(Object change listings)
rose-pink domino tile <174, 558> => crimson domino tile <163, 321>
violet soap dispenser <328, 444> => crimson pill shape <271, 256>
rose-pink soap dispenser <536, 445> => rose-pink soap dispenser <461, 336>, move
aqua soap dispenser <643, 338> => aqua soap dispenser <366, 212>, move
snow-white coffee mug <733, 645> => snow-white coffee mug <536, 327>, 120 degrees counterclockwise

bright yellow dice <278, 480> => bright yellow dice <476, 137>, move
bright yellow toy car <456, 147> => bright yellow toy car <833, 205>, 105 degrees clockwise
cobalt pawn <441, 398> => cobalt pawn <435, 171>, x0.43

> [The task]
Copy every line of the records above, starting with the first, up to and including the line containing "aqua soap dispenser <643, 338>".

> [Result of the exercise]
rose-pink domino tile <174, 558> => crimson domino tile <163, 321>
violet soap dispenser <328, 444> => crimson pill shape <271, 256>
rose-pink soap dispenser <536, 445> => rose-pink soap dispenser <461, 336>, move
aqua soap dispenser <643, 338> => aqua soap dispenser <366, 212>, move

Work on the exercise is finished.